# Materials provided:
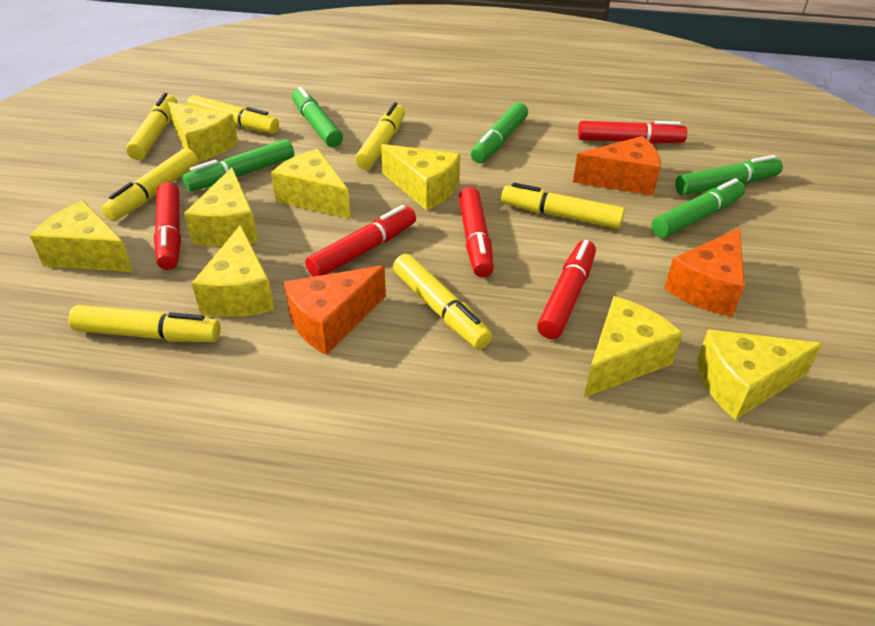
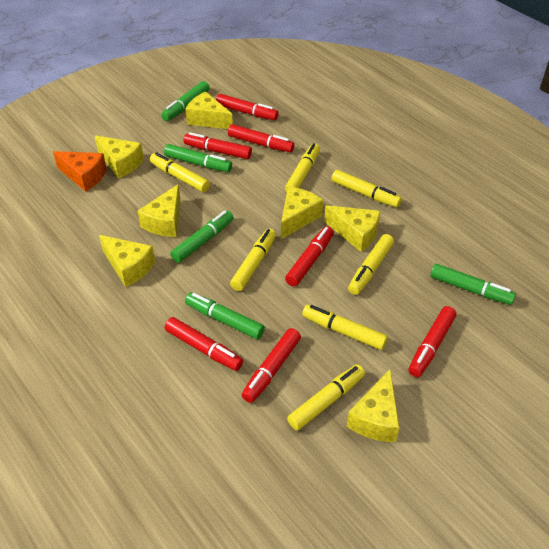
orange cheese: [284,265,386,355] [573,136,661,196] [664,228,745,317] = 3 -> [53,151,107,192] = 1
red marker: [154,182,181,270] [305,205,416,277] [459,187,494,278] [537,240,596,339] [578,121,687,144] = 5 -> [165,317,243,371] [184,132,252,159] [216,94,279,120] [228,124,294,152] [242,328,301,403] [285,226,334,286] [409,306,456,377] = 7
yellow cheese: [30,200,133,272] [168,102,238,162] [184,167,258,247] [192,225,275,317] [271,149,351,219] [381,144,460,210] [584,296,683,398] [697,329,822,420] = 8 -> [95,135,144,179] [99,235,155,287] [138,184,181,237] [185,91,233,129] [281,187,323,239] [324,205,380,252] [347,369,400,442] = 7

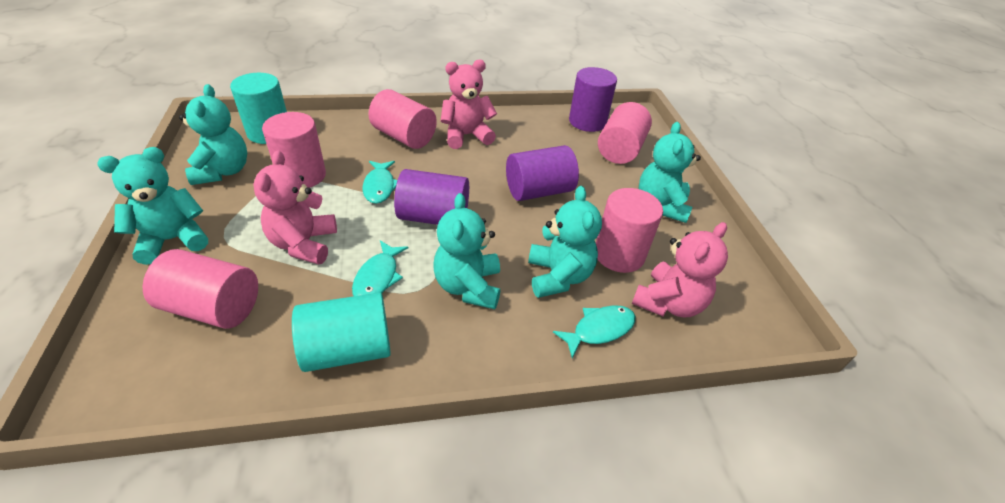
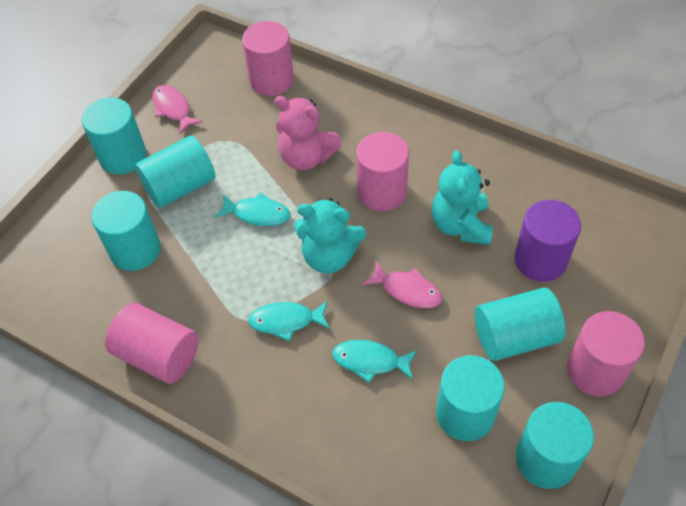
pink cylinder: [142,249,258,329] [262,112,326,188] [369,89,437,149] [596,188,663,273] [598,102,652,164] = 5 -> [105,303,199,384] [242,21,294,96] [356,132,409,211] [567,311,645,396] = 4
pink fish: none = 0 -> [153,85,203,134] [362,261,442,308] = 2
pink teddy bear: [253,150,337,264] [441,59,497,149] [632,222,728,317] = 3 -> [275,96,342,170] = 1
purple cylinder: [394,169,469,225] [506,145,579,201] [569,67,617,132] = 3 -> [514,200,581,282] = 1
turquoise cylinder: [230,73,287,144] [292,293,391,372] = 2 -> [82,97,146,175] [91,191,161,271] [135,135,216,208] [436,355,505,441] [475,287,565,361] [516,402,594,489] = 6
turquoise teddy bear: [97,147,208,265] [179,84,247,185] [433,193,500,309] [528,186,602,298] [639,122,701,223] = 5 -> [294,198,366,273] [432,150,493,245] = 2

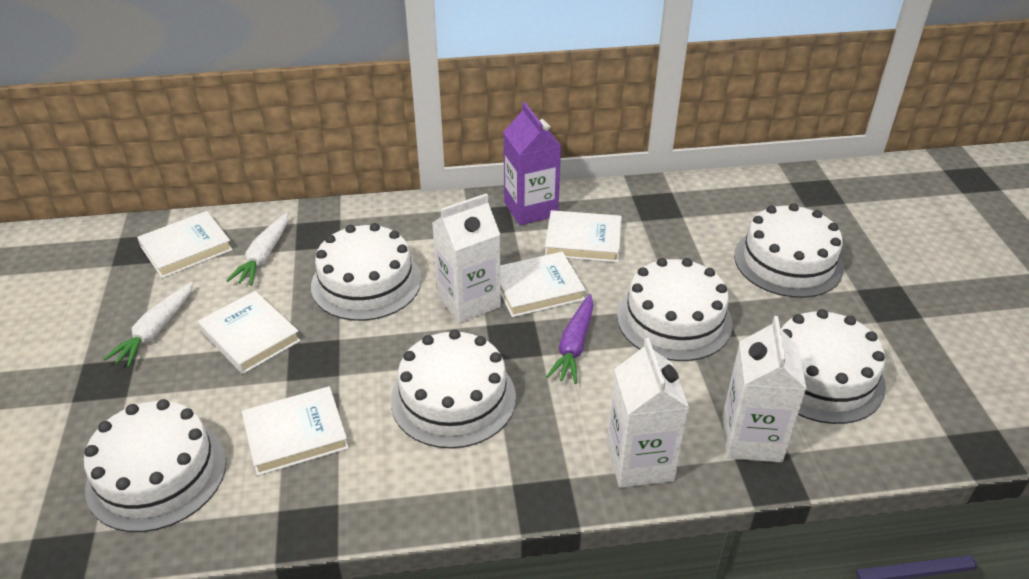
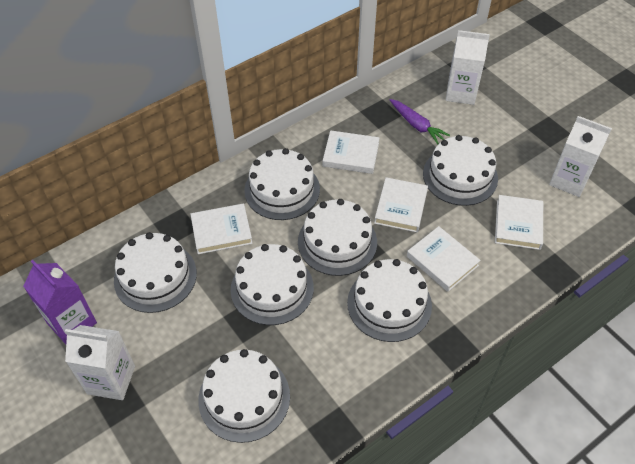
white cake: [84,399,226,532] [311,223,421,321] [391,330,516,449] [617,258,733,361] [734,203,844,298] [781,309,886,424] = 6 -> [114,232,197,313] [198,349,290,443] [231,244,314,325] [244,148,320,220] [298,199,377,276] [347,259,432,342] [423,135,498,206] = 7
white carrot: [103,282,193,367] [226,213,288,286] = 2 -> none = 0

---

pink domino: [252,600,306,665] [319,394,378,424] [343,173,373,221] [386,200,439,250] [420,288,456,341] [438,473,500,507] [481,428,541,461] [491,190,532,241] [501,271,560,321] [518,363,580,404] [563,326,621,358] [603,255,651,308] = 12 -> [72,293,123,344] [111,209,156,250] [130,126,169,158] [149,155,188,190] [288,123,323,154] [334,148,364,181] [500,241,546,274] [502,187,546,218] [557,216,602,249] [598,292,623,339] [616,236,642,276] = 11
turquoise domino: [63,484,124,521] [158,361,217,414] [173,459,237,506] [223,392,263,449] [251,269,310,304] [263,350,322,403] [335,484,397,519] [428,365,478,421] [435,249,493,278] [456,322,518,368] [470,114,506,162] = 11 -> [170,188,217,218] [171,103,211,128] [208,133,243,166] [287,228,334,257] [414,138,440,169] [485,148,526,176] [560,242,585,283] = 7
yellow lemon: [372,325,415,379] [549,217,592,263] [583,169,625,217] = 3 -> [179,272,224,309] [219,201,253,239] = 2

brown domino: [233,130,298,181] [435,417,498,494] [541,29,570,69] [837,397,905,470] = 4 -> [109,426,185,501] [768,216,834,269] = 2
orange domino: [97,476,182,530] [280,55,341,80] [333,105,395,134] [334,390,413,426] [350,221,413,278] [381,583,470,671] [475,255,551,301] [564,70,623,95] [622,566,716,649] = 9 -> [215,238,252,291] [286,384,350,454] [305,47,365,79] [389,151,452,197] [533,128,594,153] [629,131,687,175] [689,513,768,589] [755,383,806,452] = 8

# Task description:
Identify each line in the entries with the word "cylinder" and copy it.

# Response to the task:
pink cylinder: [142,249,258,329] [262,112,326,188] [369,89,437,149] [596,188,663,273] [598,102,652,164] = 5 -> [105,303,199,384] [242,21,294,96] [356,132,409,211] [567,311,645,396] = 4
purple cylinder: [394,169,469,225] [506,145,579,201] [569,67,617,132] = 3 -> [514,200,581,282] = 1
turquoise cylinder: [230,73,287,144] [292,293,391,372] = 2 -> [82,97,146,175] [91,191,161,271] [135,135,216,208] [436,355,505,441] [475,287,565,361] [516,402,594,489] = 6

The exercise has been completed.